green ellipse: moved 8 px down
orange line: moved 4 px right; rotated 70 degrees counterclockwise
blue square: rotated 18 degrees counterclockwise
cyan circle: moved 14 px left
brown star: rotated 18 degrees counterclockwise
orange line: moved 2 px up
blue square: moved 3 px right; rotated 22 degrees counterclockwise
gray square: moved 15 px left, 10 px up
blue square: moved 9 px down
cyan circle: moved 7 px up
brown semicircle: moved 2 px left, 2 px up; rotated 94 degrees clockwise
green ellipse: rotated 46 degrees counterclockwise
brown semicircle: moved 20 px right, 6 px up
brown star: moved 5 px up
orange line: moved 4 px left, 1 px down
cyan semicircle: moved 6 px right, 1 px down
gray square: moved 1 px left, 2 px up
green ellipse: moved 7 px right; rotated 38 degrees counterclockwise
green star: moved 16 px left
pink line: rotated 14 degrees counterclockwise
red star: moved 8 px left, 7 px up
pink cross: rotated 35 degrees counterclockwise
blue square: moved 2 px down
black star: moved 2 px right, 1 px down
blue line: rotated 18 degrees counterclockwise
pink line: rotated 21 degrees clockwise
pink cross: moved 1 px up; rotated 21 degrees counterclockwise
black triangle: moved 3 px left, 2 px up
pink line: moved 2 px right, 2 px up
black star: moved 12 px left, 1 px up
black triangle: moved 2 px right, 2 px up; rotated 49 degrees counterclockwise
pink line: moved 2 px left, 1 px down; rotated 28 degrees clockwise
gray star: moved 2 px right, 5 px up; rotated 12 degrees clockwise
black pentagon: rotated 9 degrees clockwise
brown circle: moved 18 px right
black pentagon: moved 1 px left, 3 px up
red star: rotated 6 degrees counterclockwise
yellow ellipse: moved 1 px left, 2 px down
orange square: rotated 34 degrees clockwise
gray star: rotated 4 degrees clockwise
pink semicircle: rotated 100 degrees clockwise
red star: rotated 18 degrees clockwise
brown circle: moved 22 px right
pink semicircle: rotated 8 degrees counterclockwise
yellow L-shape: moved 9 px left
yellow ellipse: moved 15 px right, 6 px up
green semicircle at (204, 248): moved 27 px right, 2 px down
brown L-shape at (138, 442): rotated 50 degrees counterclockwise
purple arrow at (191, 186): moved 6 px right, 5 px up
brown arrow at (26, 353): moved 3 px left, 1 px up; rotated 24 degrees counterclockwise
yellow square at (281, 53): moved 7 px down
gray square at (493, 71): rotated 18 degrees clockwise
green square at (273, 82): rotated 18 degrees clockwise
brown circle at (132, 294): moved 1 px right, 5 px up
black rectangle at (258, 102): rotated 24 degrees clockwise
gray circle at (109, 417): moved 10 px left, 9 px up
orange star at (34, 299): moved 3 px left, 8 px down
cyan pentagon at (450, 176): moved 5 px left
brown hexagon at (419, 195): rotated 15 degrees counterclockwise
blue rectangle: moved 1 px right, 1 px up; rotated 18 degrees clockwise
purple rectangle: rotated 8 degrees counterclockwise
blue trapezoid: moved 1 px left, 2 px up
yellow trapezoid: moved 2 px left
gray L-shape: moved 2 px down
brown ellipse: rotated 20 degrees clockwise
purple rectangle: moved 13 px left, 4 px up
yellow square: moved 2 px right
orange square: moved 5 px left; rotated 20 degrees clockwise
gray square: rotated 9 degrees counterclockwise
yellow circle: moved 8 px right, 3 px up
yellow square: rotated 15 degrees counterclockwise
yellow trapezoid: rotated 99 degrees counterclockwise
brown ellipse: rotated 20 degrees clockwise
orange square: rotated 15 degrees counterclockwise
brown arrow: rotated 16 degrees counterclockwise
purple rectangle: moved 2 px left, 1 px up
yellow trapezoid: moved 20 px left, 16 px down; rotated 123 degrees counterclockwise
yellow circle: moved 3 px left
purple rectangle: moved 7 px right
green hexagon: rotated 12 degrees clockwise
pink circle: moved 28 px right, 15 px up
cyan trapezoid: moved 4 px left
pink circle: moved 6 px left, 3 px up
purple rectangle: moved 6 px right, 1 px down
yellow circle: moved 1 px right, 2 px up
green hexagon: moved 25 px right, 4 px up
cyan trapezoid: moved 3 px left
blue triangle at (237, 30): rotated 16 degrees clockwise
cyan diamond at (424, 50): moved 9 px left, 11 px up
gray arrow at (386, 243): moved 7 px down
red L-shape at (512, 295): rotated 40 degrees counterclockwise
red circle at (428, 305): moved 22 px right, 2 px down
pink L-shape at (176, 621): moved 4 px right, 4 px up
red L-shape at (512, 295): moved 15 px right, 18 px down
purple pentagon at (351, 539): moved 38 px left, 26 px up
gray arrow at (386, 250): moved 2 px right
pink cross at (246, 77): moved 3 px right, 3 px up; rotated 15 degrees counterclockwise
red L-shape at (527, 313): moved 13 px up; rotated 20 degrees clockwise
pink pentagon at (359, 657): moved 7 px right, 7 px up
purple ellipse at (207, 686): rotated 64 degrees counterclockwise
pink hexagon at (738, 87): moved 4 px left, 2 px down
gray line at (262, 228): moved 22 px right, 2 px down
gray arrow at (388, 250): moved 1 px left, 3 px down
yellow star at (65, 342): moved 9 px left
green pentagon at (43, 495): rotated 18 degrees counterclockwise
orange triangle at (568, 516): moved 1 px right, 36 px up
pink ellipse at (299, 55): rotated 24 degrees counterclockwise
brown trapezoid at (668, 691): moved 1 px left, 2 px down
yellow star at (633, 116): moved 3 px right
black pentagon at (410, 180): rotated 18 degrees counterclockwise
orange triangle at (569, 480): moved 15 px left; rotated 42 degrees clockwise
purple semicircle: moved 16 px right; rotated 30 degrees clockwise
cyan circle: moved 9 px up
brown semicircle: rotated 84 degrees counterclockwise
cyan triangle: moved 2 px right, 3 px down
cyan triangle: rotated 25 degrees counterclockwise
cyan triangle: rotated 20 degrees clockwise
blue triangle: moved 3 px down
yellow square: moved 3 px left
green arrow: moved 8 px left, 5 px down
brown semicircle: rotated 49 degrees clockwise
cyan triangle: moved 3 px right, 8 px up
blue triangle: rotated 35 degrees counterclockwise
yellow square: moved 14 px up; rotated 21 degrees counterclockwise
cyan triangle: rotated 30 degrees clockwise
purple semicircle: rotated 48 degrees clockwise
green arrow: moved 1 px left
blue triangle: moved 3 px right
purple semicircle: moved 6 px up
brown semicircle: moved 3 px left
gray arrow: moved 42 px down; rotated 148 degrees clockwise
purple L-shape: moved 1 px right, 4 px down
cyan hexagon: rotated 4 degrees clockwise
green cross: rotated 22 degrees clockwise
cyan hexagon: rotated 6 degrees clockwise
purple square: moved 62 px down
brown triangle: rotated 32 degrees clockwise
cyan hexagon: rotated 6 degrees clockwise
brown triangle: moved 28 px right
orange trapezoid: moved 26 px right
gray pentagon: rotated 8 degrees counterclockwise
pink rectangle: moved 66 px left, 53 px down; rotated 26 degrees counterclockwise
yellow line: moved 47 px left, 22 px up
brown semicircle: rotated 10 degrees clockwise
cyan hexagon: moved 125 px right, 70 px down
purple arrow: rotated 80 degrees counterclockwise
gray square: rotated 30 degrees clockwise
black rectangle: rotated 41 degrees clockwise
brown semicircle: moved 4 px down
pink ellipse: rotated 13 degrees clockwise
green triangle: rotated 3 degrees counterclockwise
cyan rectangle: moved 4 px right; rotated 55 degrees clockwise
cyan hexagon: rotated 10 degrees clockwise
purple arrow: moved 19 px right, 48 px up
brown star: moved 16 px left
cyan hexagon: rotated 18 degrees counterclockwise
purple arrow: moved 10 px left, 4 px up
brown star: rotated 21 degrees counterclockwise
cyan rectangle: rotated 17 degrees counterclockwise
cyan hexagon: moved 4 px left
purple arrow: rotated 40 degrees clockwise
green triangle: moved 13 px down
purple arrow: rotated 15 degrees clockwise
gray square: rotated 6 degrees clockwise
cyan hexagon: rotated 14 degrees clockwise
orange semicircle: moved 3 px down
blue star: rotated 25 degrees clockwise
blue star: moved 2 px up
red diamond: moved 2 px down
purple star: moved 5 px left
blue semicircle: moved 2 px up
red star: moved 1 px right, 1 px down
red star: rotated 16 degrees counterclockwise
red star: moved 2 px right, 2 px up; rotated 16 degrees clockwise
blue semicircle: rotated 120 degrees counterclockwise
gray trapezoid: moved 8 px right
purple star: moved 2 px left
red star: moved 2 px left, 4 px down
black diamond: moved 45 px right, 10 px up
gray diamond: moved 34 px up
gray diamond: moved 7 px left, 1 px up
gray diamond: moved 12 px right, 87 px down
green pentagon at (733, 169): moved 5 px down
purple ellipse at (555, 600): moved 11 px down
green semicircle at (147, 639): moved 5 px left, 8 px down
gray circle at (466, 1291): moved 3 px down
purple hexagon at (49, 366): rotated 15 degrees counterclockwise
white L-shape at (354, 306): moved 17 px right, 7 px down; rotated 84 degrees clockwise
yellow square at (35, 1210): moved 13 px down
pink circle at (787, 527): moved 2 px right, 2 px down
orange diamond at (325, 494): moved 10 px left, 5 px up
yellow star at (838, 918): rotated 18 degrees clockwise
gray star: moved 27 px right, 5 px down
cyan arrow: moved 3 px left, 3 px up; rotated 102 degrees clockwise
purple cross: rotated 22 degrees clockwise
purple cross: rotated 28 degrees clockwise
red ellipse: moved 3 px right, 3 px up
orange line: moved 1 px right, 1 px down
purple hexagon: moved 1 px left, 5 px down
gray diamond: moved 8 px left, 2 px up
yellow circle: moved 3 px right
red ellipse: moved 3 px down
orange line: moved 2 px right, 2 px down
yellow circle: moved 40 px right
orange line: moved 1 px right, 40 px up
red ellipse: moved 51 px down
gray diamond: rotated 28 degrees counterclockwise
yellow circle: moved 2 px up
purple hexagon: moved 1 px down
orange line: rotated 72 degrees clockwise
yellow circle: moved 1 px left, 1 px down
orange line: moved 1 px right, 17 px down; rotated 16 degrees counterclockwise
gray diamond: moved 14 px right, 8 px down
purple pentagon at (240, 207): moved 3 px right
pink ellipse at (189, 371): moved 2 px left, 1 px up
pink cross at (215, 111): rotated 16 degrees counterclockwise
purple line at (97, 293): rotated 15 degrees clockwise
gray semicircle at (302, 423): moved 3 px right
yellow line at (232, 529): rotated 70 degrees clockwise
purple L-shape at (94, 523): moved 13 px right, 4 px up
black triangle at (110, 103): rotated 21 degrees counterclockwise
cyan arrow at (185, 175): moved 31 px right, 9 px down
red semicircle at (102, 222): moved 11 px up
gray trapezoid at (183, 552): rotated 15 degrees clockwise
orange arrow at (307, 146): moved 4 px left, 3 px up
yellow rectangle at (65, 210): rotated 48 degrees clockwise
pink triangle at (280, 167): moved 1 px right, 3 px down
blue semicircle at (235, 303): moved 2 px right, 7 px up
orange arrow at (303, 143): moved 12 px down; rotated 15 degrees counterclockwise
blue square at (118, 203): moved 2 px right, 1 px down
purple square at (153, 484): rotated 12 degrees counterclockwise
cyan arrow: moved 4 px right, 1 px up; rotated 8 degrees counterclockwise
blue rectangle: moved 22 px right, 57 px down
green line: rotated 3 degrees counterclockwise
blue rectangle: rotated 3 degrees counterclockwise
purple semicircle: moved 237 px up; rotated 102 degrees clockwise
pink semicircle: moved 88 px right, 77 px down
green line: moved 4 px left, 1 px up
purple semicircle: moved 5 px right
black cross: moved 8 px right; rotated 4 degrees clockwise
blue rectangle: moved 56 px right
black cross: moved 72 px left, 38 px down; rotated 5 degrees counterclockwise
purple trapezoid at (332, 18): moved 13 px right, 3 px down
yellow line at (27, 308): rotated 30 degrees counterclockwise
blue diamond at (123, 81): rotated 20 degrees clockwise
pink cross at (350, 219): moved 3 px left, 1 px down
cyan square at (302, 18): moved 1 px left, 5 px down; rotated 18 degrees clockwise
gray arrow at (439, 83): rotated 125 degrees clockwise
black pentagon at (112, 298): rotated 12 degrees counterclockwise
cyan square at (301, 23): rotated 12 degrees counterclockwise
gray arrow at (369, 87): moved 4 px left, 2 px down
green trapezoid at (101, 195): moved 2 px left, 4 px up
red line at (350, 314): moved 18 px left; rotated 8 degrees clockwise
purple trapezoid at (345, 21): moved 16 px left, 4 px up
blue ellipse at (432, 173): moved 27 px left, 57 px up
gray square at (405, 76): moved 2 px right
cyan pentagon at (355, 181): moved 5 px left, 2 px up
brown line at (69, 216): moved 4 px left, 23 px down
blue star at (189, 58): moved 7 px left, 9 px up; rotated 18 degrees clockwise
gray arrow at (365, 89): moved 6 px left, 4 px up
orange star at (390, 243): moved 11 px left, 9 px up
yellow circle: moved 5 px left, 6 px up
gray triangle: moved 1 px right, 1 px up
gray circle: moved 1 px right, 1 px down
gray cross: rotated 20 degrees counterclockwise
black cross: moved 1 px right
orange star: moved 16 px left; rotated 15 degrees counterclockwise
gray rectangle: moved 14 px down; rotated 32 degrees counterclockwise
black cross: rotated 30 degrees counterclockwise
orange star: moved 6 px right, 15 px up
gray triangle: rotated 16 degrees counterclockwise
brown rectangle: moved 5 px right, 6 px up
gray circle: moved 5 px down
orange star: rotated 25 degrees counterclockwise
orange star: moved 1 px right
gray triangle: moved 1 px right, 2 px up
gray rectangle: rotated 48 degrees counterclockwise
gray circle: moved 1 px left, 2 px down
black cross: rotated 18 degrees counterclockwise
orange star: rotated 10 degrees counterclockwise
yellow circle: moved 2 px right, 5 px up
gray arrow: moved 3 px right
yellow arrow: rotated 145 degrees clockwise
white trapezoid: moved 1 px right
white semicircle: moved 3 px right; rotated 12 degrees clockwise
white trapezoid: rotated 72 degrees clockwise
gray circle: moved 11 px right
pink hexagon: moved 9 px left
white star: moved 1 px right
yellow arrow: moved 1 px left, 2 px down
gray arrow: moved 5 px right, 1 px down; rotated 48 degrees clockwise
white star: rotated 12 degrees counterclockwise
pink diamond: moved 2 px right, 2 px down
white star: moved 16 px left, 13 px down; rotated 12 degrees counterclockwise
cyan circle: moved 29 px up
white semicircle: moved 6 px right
•••••
Problem description: Reproduce the entries word for word, beginning with the first one and stopping after the line that contains "pink line: moved 2 px right, 2 px up".

Problem solution:
green ellipse: moved 8 px down
orange line: moved 4 px right; rotated 70 degrees counterclockwise
blue square: rotated 18 degrees counterclockwise
cyan circle: moved 14 px left
brown star: rotated 18 degrees counterclockwise
orange line: moved 2 px up
blue square: moved 3 px right; rotated 22 degrees counterclockwise
gray square: moved 15 px left, 10 px up
blue square: moved 9 px down
cyan circle: moved 7 px up
brown semicircle: moved 2 px left, 2 px up; rotated 94 degrees clockwise
green ellipse: rotated 46 degrees counterclockwise
brown semicircle: moved 20 px right, 6 px up
brown star: moved 5 px up
orange line: moved 4 px left, 1 px down
cyan semicircle: moved 6 px right, 1 px down
gray square: moved 1 px left, 2 px up
green ellipse: moved 7 px right; rotated 38 degrees counterclockwise
green star: moved 16 px left
pink line: rotated 14 degrees counterclockwise
red star: moved 8 px left, 7 px up
pink cross: rotated 35 degrees counterclockwise
blue square: moved 2 px down
black star: moved 2 px right, 1 px down
blue line: rotated 18 degrees counterclockwise
pink line: rotated 21 degrees clockwise
pink cross: moved 1 px up; rotated 21 degrees counterclockwise
black triangle: moved 3 px left, 2 px up
pink line: moved 2 px right, 2 px up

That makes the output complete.